What needs to be done >> Each line in the data must be reproduced as written, except for any picture.

== Working data

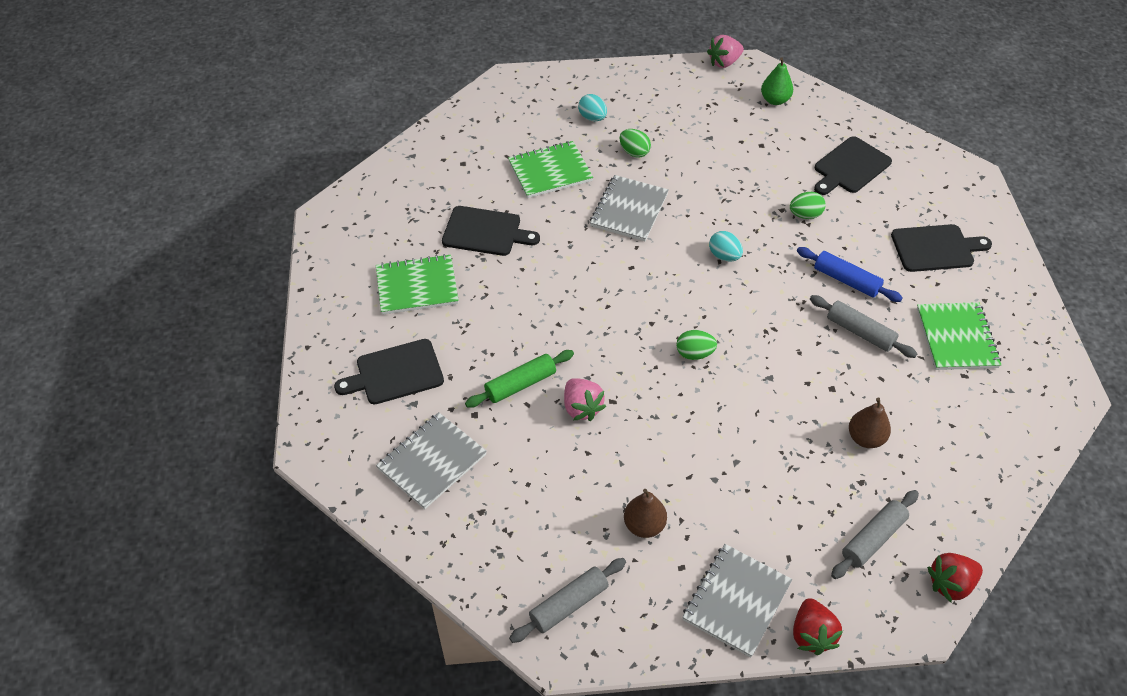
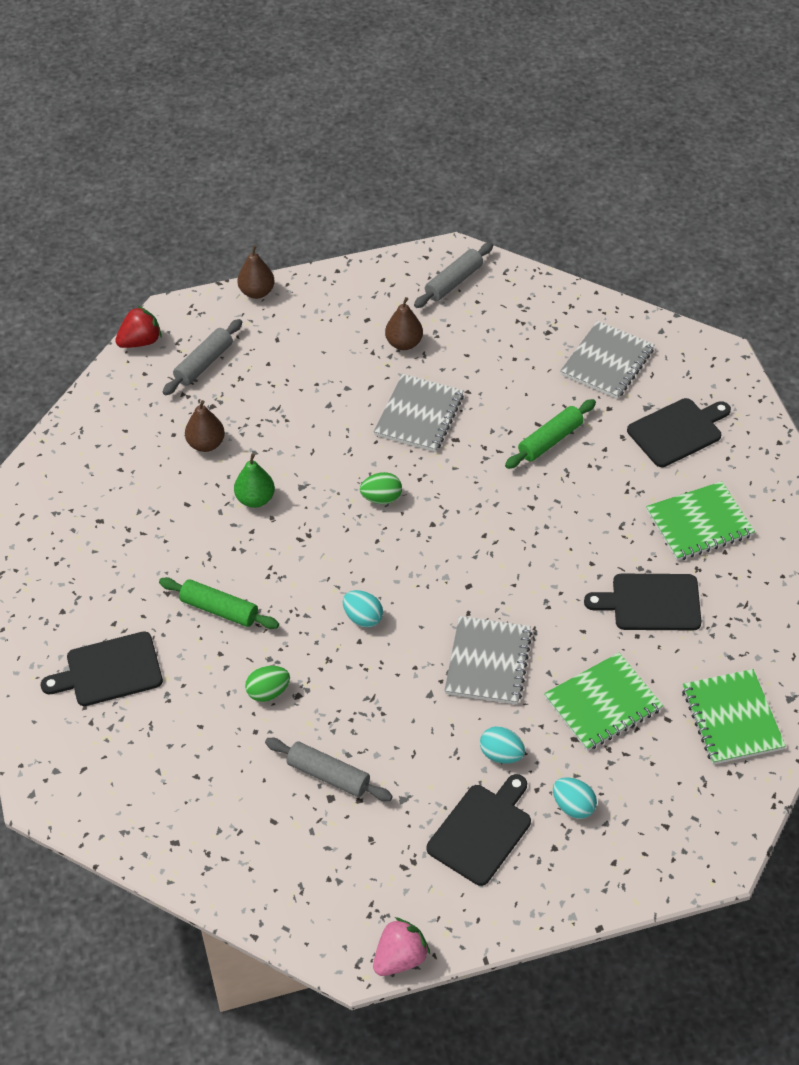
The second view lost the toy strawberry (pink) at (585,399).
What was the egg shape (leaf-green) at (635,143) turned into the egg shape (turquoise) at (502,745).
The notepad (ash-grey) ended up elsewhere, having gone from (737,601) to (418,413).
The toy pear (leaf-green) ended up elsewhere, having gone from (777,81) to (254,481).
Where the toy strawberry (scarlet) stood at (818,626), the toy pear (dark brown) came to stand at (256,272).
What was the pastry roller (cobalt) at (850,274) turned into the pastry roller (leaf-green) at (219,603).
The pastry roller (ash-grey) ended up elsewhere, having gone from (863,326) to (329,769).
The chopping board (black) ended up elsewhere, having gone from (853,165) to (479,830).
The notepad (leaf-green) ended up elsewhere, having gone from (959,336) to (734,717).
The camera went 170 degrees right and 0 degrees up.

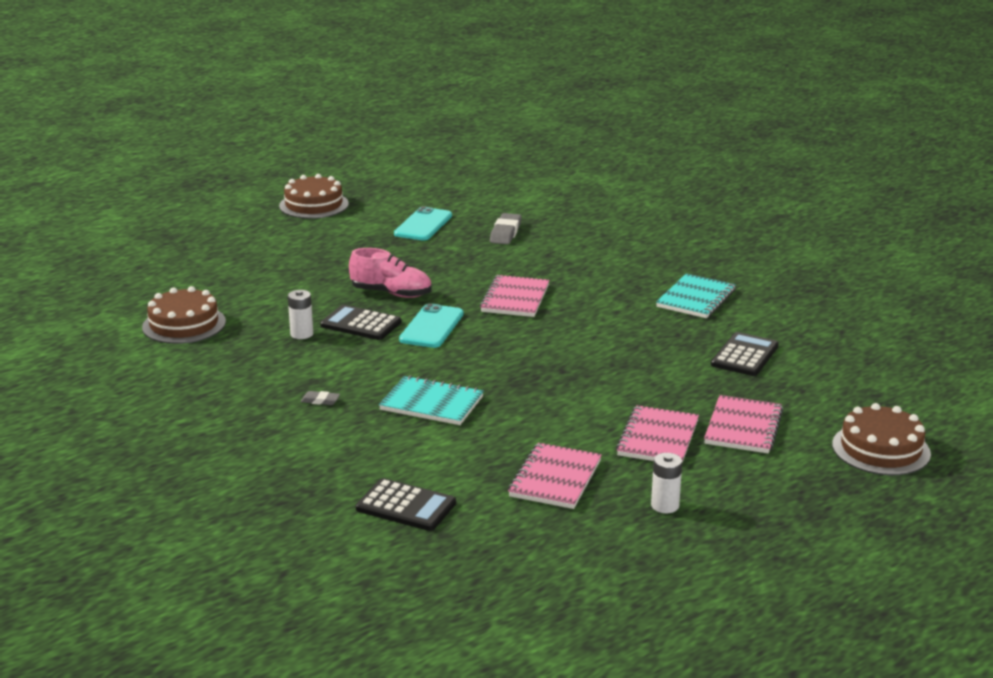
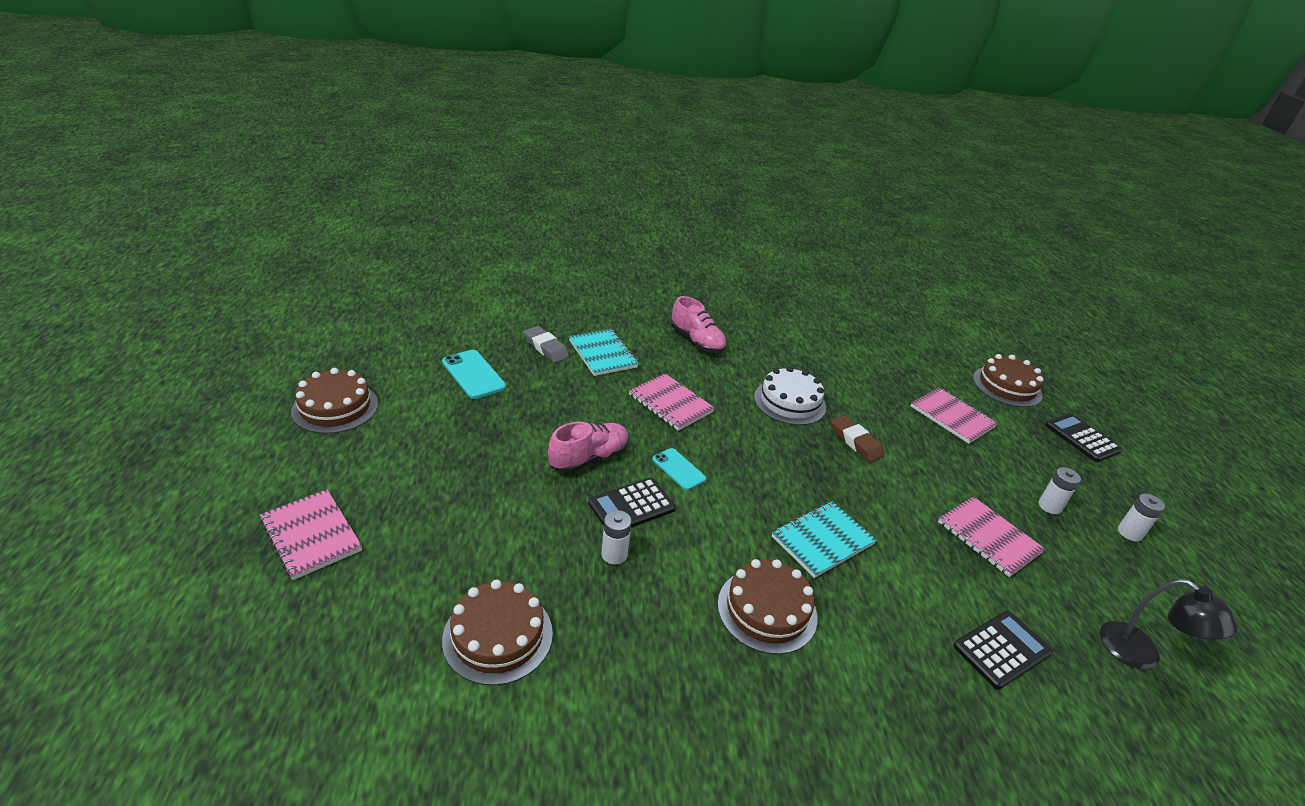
Where the eraser (ash-grey) stood at (320,398), the gateau (dark brown) came to stand at (767,606).
The size of the phone (turquoise) at (431,325) changed by a factor of 0.67.
The notepad (pink) ended up elsewhere, having gone from (657,434) to (311,534).
The notepad (turquoise) ended up elsewhere, having gone from (696,295) to (604,352).
The calculator (black) ended up elsewhere, having gone from (745,354) to (1083,437).
The second view gained the shoe (pink) at (699,324).
The second view gained the gateau (pure white) at (790,395).
The second view gained the eraser (dark brown) at (858,438).
The second view gained the lamp (black) at (1169,624).
The second view gained the battery (pure white) at (1141,518).
The camera went 60 degrees left and 10 degrees up.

====

Response to this task >>
The second view lost the toy strawberry (pink) at (585,399).
What was the egg shape (leaf-green) at (635,143) turned into the egg shape (turquoise) at (502,745).
The notepad (ash-grey) ended up elsewhere, having gone from (737,601) to (418,413).
The toy pear (leaf-green) ended up elsewhere, having gone from (777,81) to (254,481).
Where the toy strawberry (scarlet) stood at (818,626), the toy pear (dark brown) came to stand at (256,272).
What was the pastry roller (cobalt) at (850,274) turned into the pastry roller (leaf-green) at (219,603).
The pastry roller (ash-grey) ended up elsewhere, having gone from (863,326) to (329,769).
The chopping board (black) ended up elsewhere, having gone from (853,165) to (479,830).
The notepad (leaf-green) ended up elsewhere, having gone from (959,336) to (734,717).
The camera went 170 degrees right and 0 degrees up.

Where the eraser (ash-grey) stood at (320,398), the gateau (dark brown) came to stand at (767,606).
The size of the phone (turquoise) at (431,325) changed by a factor of 0.67.
The notepad (pink) ended up elsewhere, having gone from (657,434) to (311,534).
The notepad (turquoise) ended up elsewhere, having gone from (696,295) to (604,352).
The calculator (black) ended up elsewhere, having gone from (745,354) to (1083,437).
The second view gained the shoe (pink) at (699,324).
The second view gained the gateau (pure white) at (790,395).
The second view gained the eraser (dark brown) at (858,438).
The second view gained the lamp (black) at (1169,624).
The second view gained the battery (pure white) at (1141,518).
The camera went 60 degrees left and 10 degrees up.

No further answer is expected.